**RECORDS FOR THE TASK**

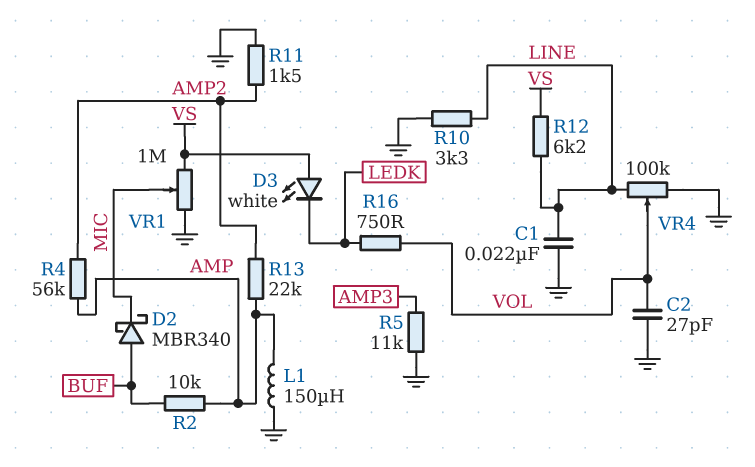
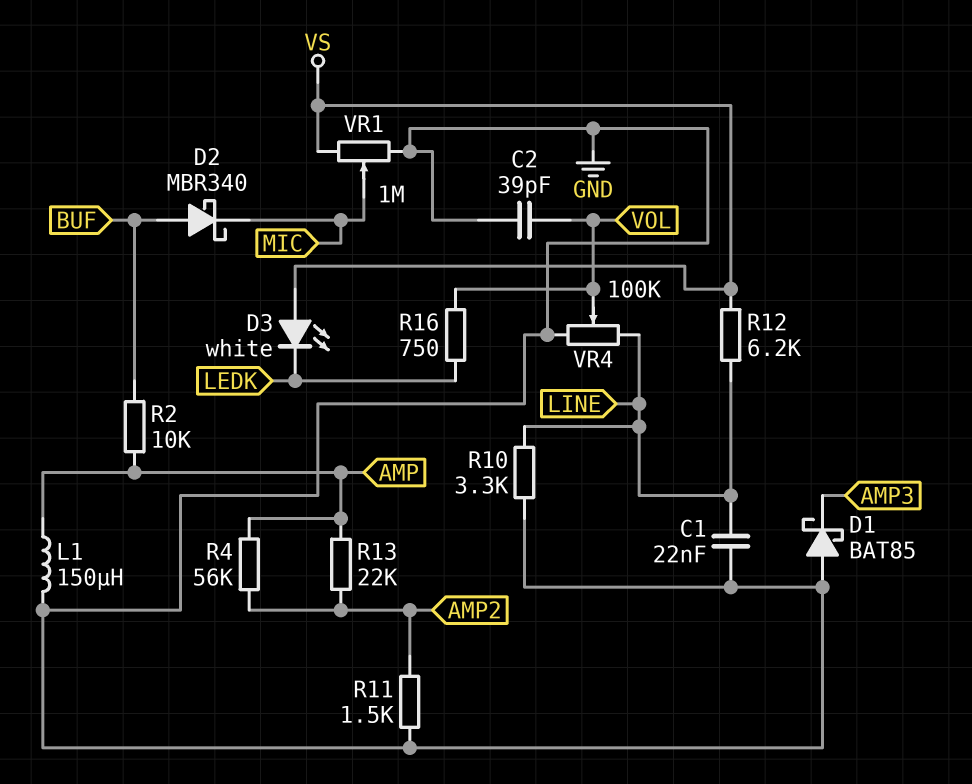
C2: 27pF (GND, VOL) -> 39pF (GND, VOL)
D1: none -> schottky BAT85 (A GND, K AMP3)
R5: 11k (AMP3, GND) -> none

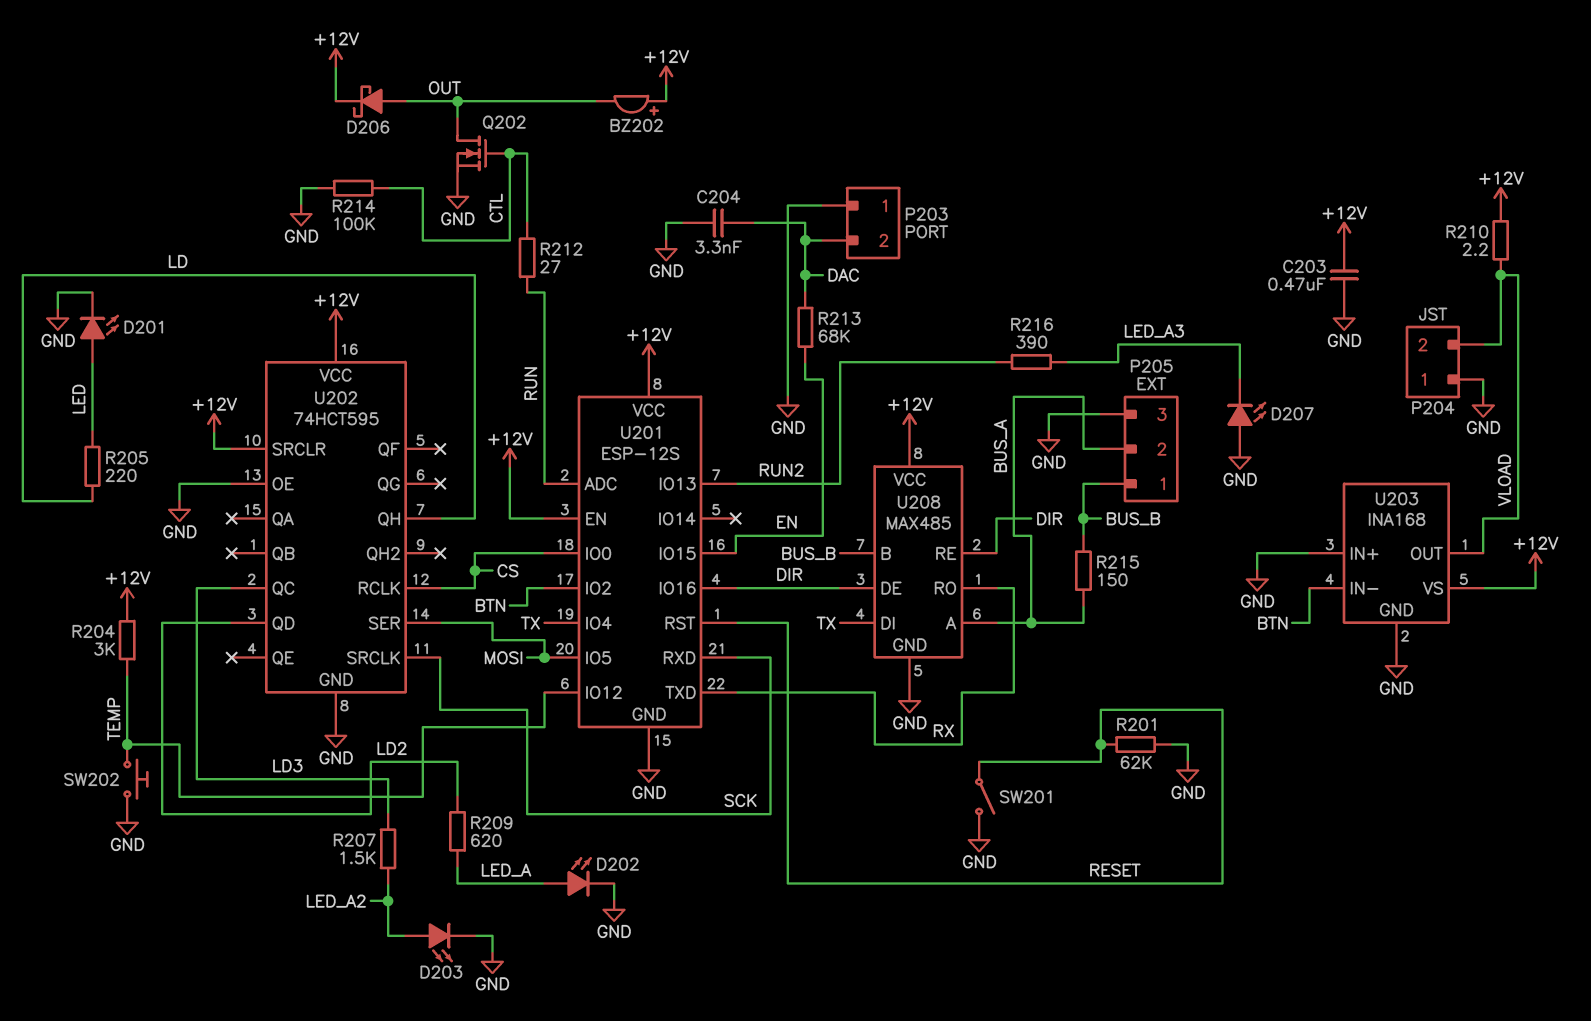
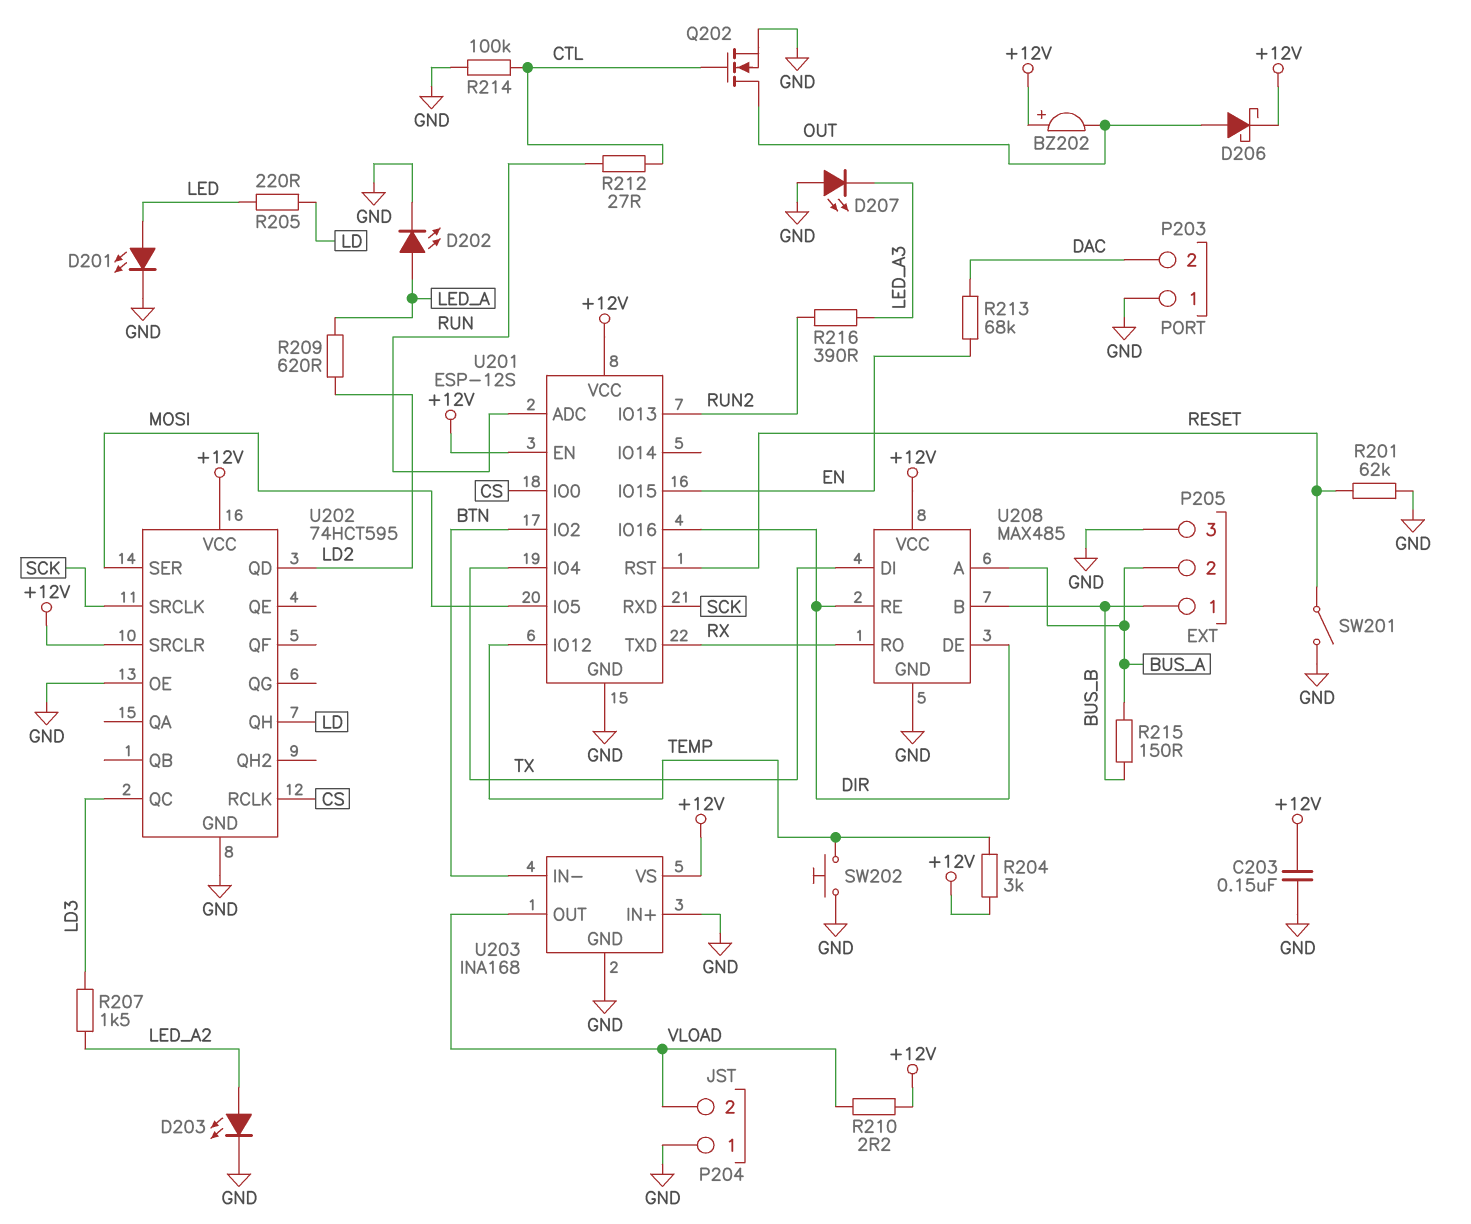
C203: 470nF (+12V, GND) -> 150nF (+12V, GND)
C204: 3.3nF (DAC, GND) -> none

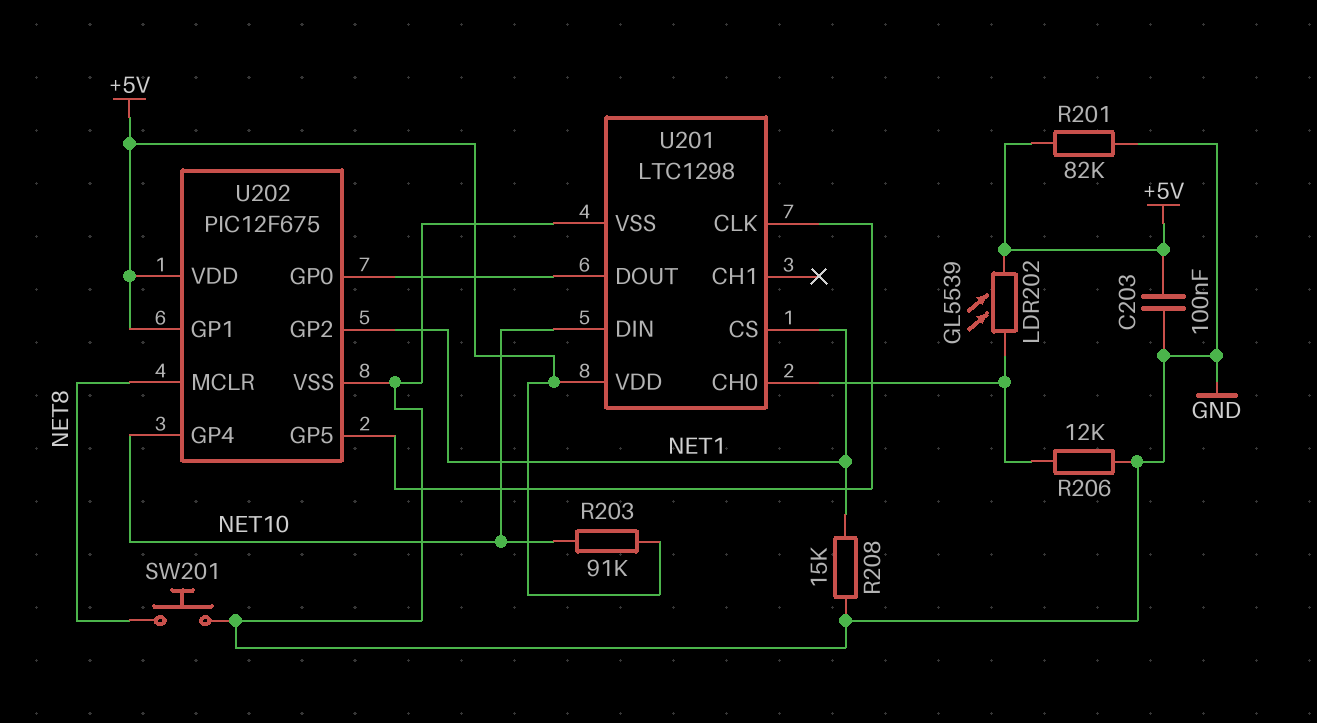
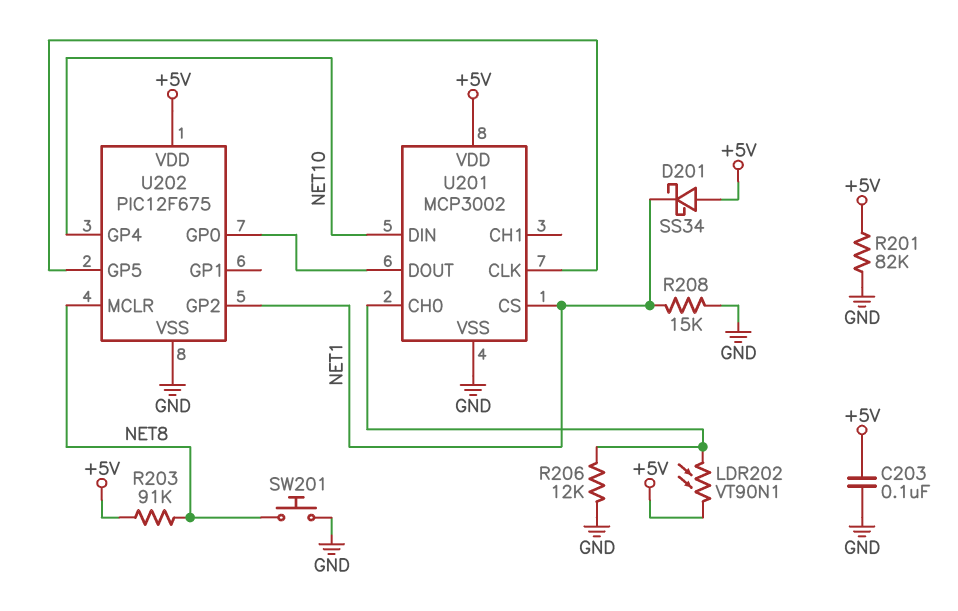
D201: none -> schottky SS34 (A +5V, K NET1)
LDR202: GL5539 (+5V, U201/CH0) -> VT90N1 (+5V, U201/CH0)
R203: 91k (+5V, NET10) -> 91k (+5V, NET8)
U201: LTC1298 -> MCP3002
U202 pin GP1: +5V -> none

**EXERCISE AIM**
Please return every line in the data that includes the string "schottky".

**REPLY TO THE EXERCISE**
D1: none -> schottky BAT85 (A GND, K AMP3)
D201: none -> schottky SS34 (A +5V, K NET1)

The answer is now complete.